Problem to work on: Excluding images, repeat the data exactly as given.

Dataset items:

┄┄┄┄┄┄

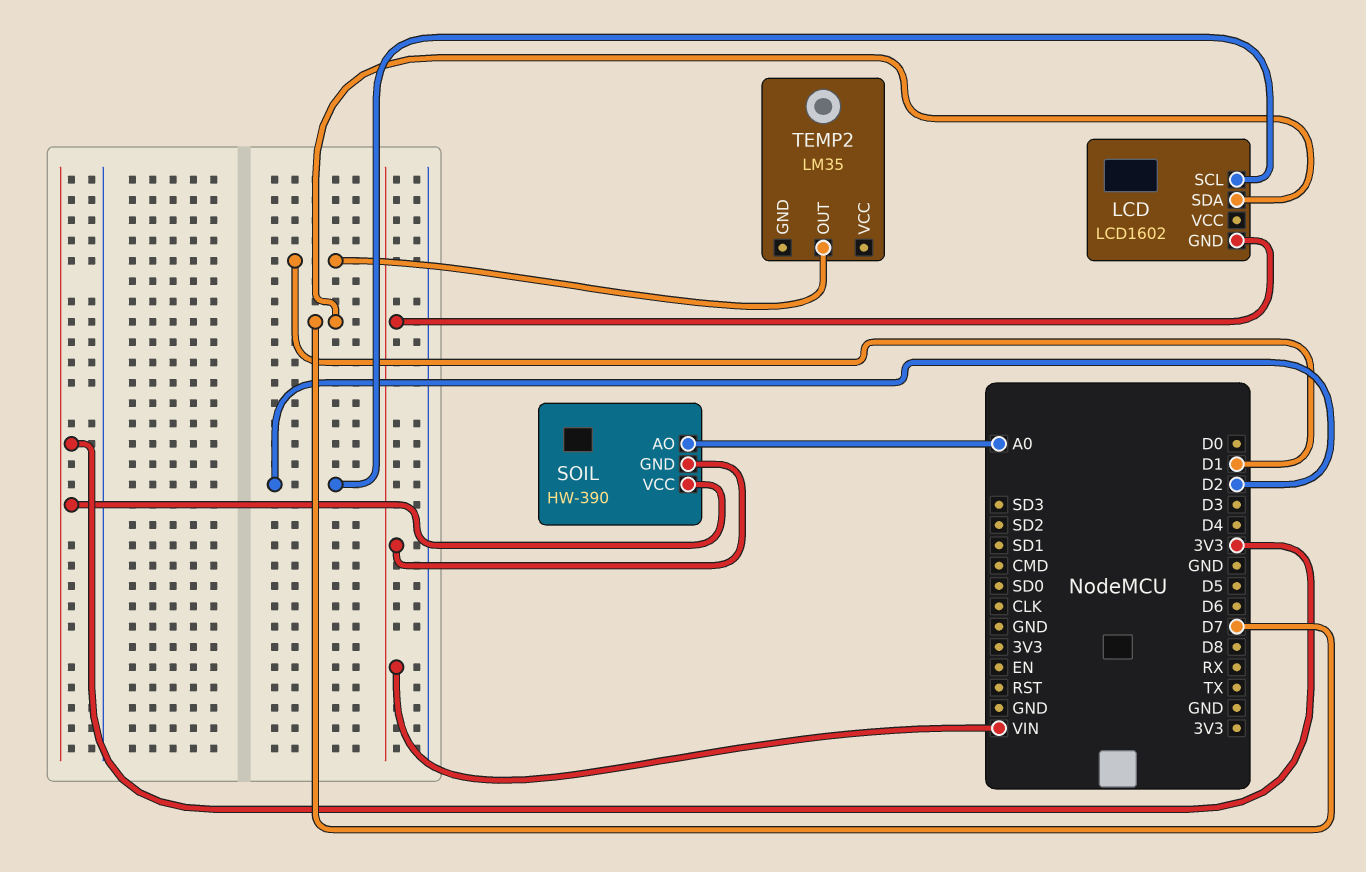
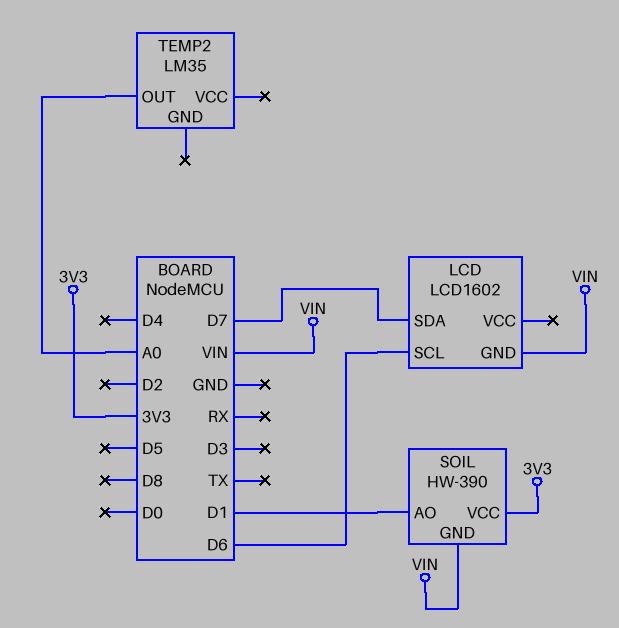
LCD pin SCL: D2 -> D6
SOIL pin AO: A0 -> D1
TEMP2 pin OUT: D1 -> A0

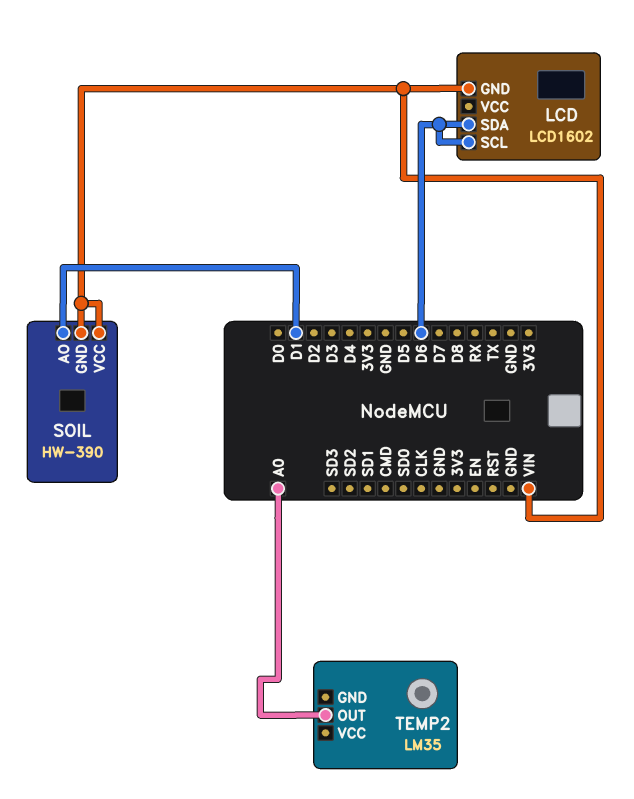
LCD pin SDA: D7 -> D6
SOIL pin VCC: 3V3 -> VIN

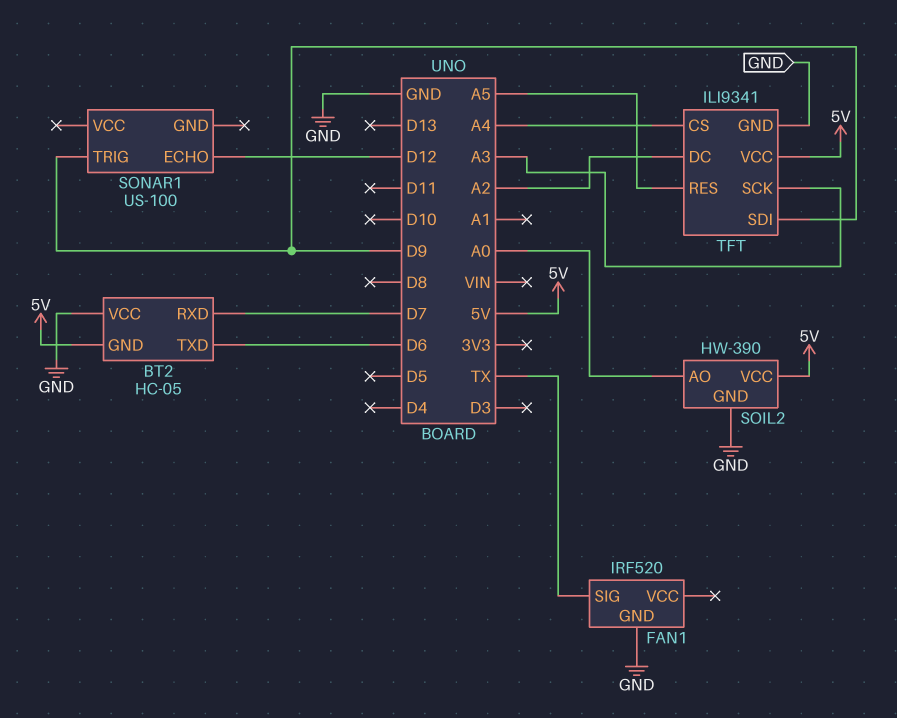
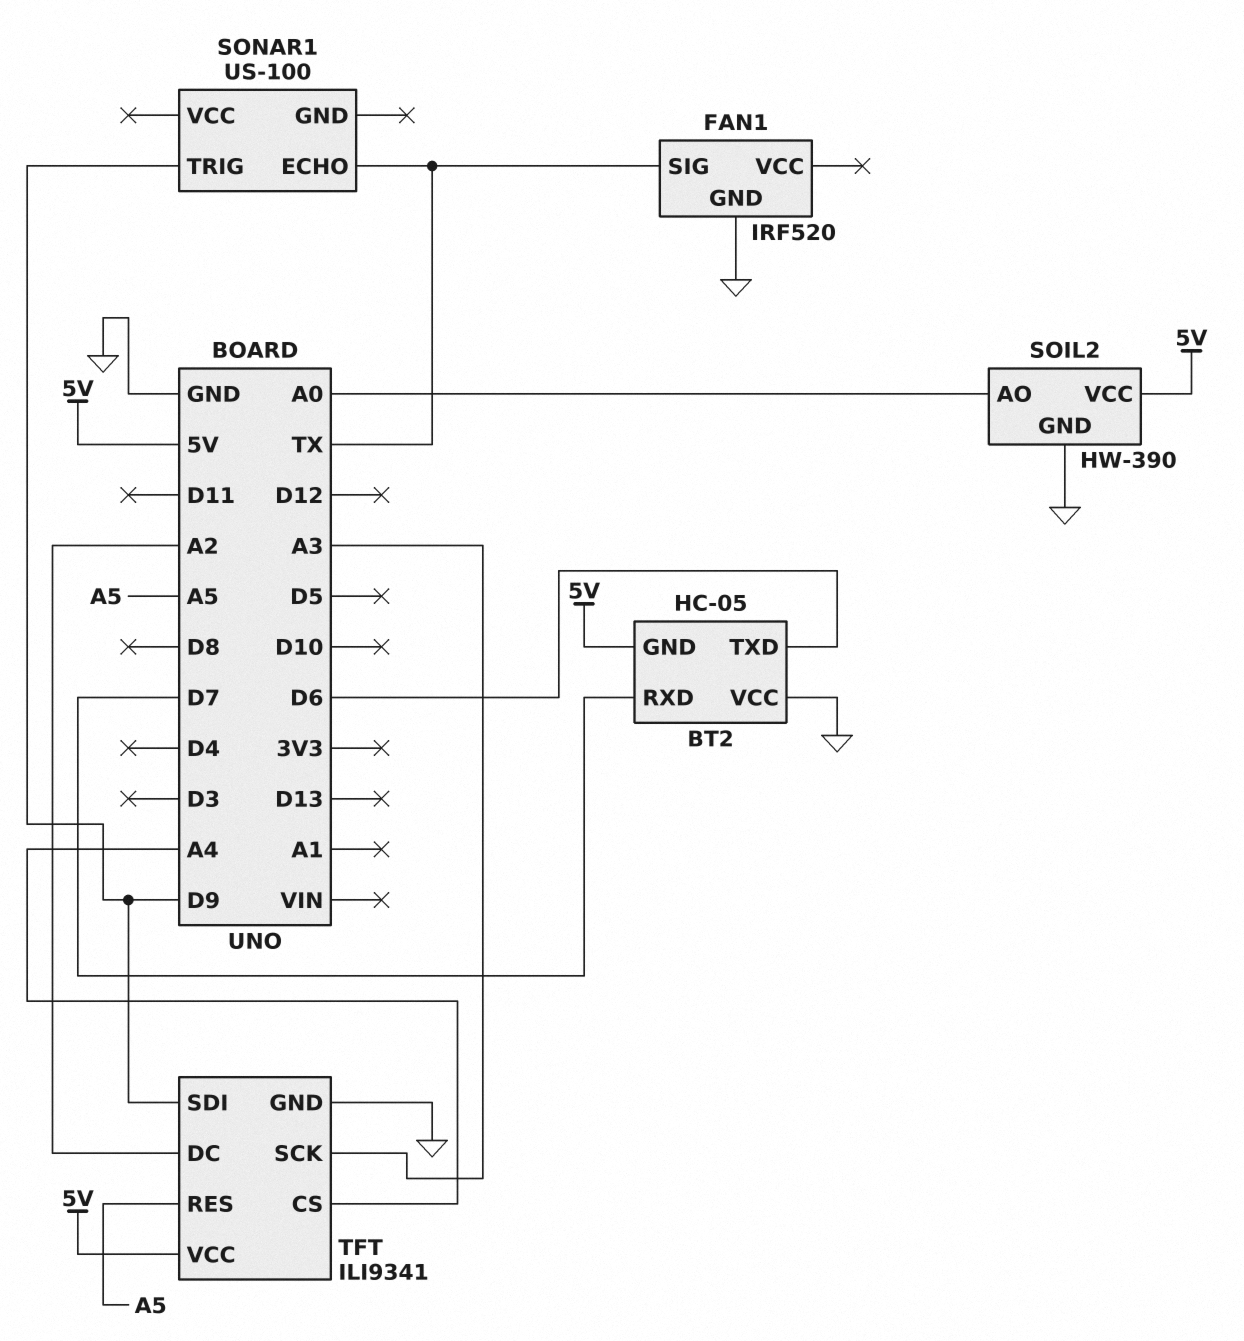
SONAR1 pin ECHO: D12 -> TX

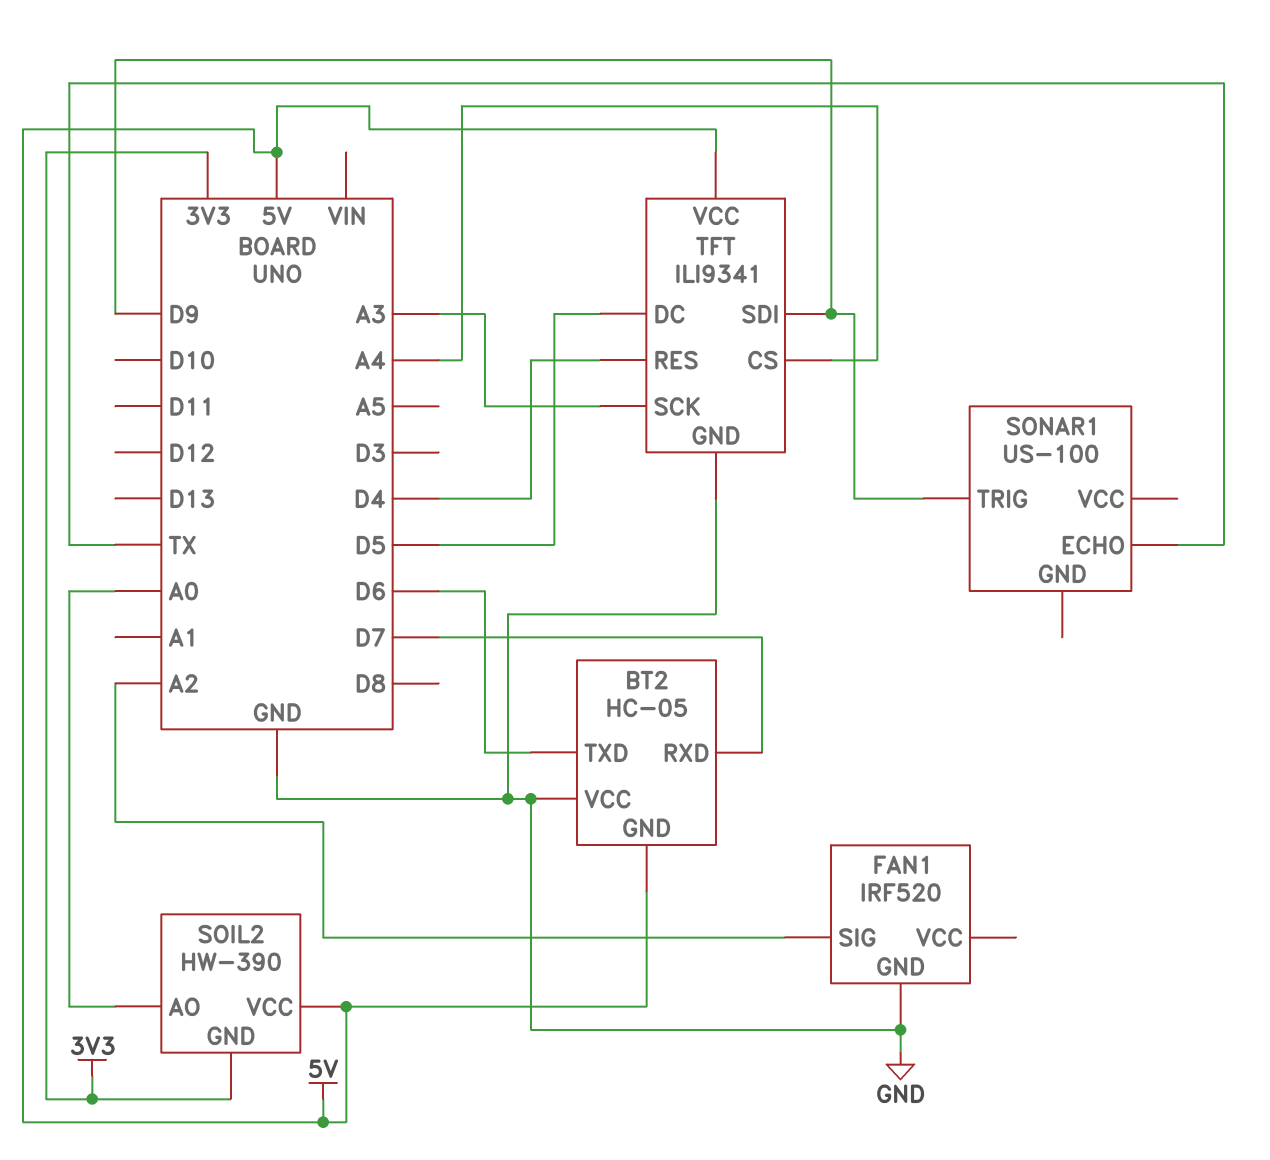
FAN1 pin SIG: TX -> A2
SOIL2 pin GND: GND -> 3V3
TFT pin DC: A2 -> D5
TFT pin RES: A5 -> D4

┄┄┄┄┄┄

Exercise answer:
LCD pin SCL: D2 -> D6
SOIL pin AO: A0 -> D1
TEMP2 pin OUT: D1 -> A0

LCD pin SDA: D7 -> D6
SOIL pin VCC: 3V3 -> VIN

SONAR1 pin ECHO: D12 -> TX

FAN1 pin SIG: TX -> A2
SOIL2 pin GND: GND -> 3V3
TFT pin DC: A2 -> D5
TFT pin RES: A5 -> D4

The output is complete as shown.